**EXTRACTED INFORMATION**
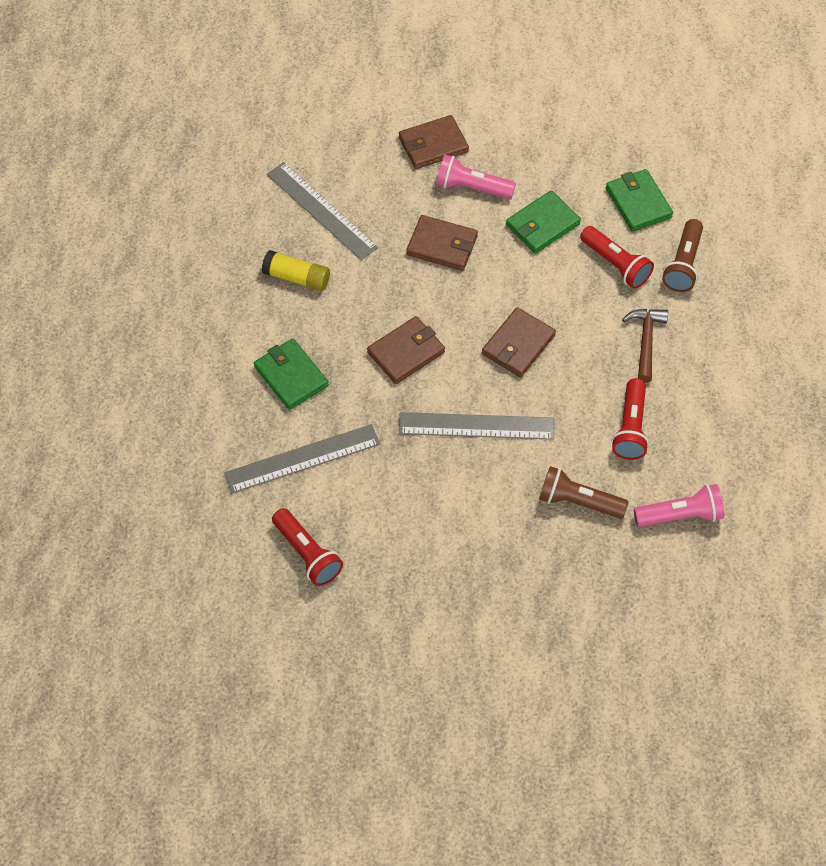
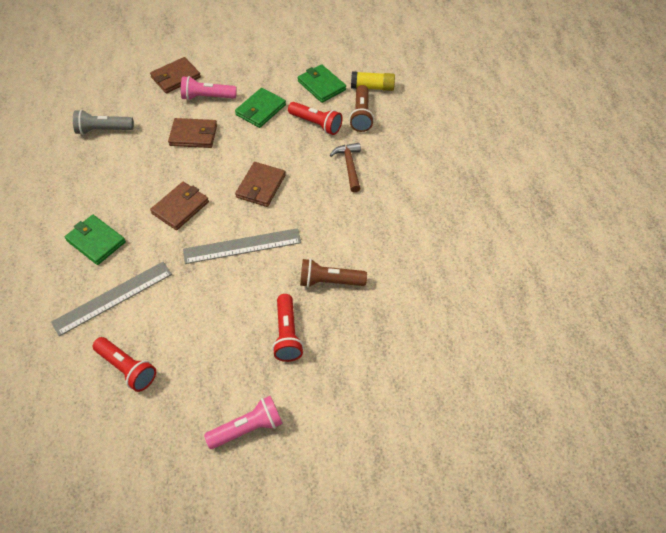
camera: 15 degrees left, 5 degrees down
yellow glue stick [262,250,330,291] -> yellow glue stick moved to [351,71,395,91]
grey ruler [267,162,378,260] -> grey flashlight [73,110,134,135]
red flashlight [612,378,649,460] -> red flashlight moved to [272,294,304,362]
pink flashlight [634,484,724,527] -> pink flashlight moved to [204,396,283,449]

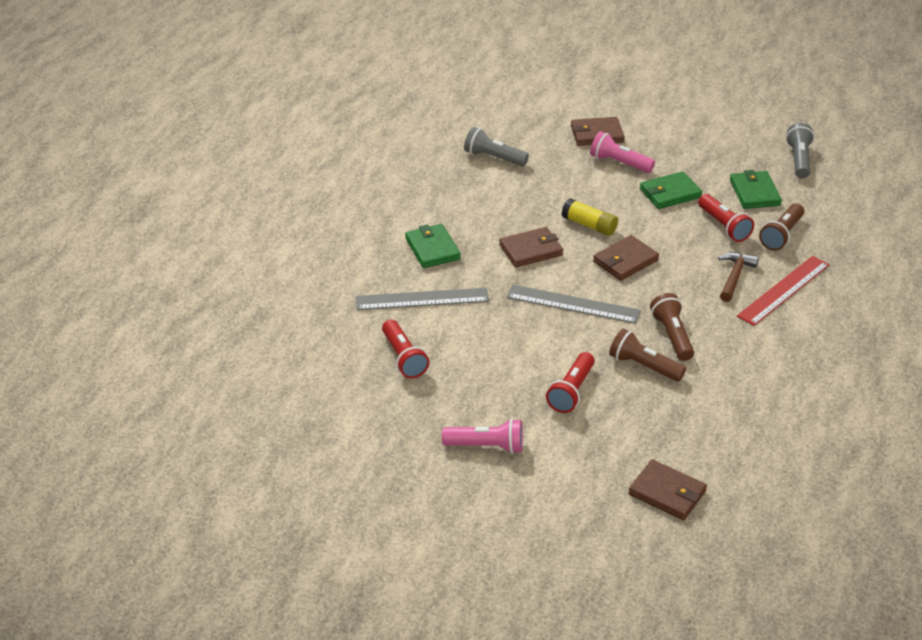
camera: 30 degrees right, 15 degrees down
brown wallet [168,118,217,148] -> brown wallet moved to [628,459,707,520]
yellow glue stick [351,71,395,91] -> yellow glue stick moved to [562,198,618,236]
none -> brown flashlight [650,293,694,361]
none -> red ruler [737,256,829,326]
none -> grey flashlight [786,123,814,178]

**EXERCISE DETAILS**
The records are to be retyped in full and exactly, with no image carried over.

**COMPLETED TASK**
camera: 15 degrees left, 5 degrees down
yellow glue stick [262,250,330,291] -> yellow glue stick moved to [351,71,395,91]
grey ruler [267,162,378,260] -> grey flashlight [73,110,134,135]
red flashlight [612,378,649,460] -> red flashlight moved to [272,294,304,362]
pink flashlight [634,484,724,527] -> pink flashlight moved to [204,396,283,449]

camera: 30 degrees right, 15 degrees down
brown wallet [168,118,217,148] -> brown wallet moved to [628,459,707,520]
yellow glue stick [351,71,395,91] -> yellow glue stick moved to [562,198,618,236]
none -> brown flashlight [650,293,694,361]
none -> red ruler [737,256,829,326]
none -> grey flashlight [786,123,814,178]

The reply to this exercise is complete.